EXERCISE OBJECTIVE: Look at each line of the listing. Copy those that hold the string "yellow".

DATA PROVIDED:
************

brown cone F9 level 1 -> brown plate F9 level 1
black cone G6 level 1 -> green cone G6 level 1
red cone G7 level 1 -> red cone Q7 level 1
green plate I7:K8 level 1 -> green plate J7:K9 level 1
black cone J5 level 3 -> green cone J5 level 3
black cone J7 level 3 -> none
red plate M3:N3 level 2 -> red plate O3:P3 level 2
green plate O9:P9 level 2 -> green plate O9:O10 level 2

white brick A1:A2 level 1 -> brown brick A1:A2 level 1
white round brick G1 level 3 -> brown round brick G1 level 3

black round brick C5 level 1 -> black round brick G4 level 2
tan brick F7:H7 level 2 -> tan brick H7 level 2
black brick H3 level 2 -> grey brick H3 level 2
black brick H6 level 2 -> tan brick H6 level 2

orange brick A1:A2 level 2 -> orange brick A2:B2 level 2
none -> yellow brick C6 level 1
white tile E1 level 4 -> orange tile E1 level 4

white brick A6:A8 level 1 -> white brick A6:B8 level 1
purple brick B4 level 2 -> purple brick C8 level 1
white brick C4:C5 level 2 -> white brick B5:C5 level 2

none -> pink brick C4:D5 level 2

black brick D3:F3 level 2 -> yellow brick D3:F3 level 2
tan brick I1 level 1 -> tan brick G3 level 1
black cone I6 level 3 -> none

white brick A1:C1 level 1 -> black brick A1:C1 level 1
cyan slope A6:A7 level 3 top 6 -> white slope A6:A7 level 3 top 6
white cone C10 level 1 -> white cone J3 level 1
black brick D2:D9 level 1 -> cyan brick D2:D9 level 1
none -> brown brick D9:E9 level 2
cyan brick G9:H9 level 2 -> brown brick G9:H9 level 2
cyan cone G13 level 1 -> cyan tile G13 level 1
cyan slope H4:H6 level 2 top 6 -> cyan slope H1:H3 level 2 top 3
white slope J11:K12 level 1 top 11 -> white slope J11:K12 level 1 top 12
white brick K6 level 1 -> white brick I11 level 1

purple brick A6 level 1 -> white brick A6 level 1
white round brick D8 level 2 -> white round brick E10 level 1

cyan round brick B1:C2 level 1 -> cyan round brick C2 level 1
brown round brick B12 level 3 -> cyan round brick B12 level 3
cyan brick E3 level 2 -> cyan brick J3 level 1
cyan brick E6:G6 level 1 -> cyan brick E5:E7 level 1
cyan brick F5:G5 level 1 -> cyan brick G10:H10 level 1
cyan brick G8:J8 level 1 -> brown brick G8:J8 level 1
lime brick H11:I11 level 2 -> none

************

YOUR RESPONSE:
none -> yellow brick C6 level 1
black brick D3:F3 level 2 -> yellow brick D3:F3 level 2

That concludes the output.